→ RECORD EXTRACTS:

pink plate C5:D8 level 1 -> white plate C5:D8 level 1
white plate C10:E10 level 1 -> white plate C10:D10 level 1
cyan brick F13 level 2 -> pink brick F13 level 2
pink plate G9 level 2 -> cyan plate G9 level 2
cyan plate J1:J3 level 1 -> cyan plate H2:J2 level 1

* * *

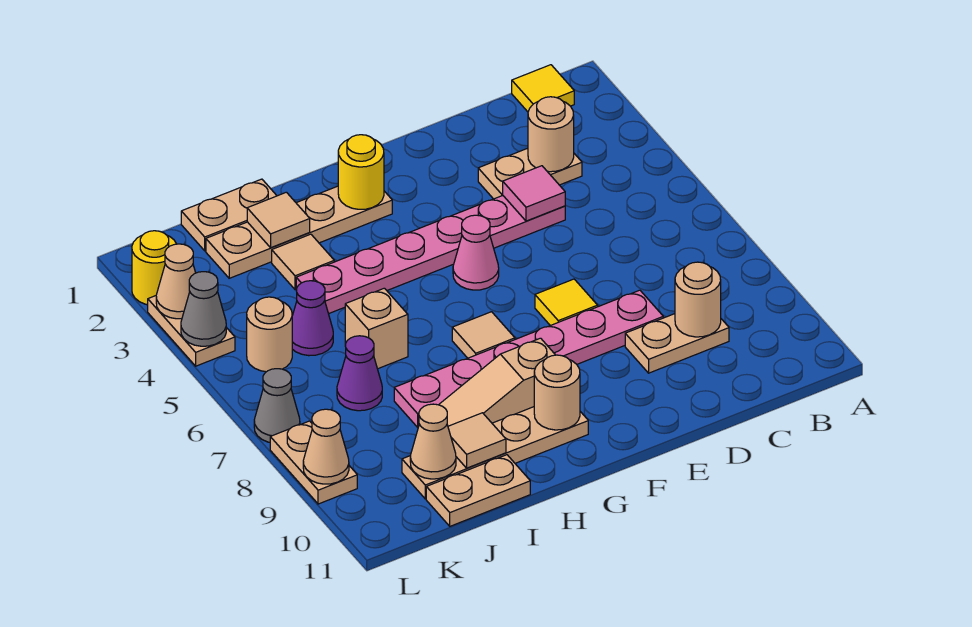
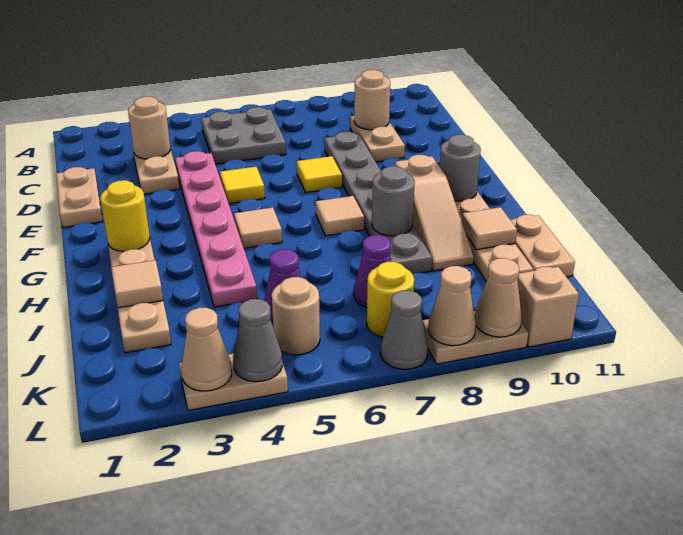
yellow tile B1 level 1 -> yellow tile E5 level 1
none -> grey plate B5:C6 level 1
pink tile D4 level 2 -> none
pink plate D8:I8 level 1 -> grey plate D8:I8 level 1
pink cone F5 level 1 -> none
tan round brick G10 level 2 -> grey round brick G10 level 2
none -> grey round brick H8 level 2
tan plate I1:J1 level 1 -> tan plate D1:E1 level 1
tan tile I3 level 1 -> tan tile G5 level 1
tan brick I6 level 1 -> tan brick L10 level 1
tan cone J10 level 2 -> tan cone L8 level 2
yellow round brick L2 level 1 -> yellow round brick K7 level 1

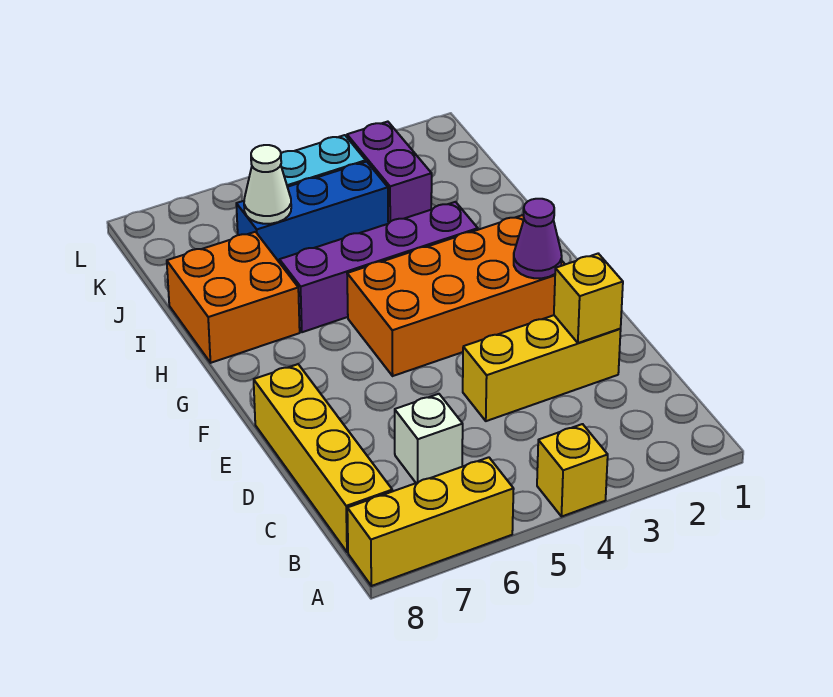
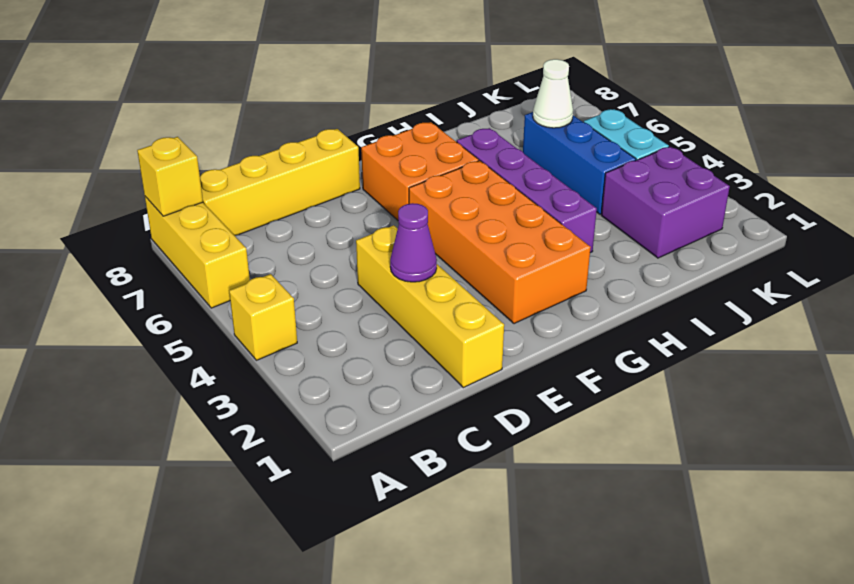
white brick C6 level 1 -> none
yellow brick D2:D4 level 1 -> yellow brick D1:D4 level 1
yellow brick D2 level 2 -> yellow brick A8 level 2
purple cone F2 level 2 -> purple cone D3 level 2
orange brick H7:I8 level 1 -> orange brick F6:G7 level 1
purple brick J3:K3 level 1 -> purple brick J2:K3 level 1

→ ASSIGNED TASK:
Nothing but the lines from the one with "tan cone J10 level 2 -> tan cone L8 level 2" to the one with "purple brick J3:K3" above, both included, should be transcribed, exactly and without pictures.

→ THE COMPLETED TASK:
tan cone J10 level 2 -> tan cone L8 level 2
yellow round brick L2 level 1 -> yellow round brick K7 level 1

white brick C6 level 1 -> none
yellow brick D2:D4 level 1 -> yellow brick D1:D4 level 1
yellow brick D2 level 2 -> yellow brick A8 level 2
purple cone F2 level 2 -> purple cone D3 level 2
orange brick H7:I8 level 1 -> orange brick F6:G7 level 1
purple brick J3:K3 level 1 -> purple brick J2:K3 level 1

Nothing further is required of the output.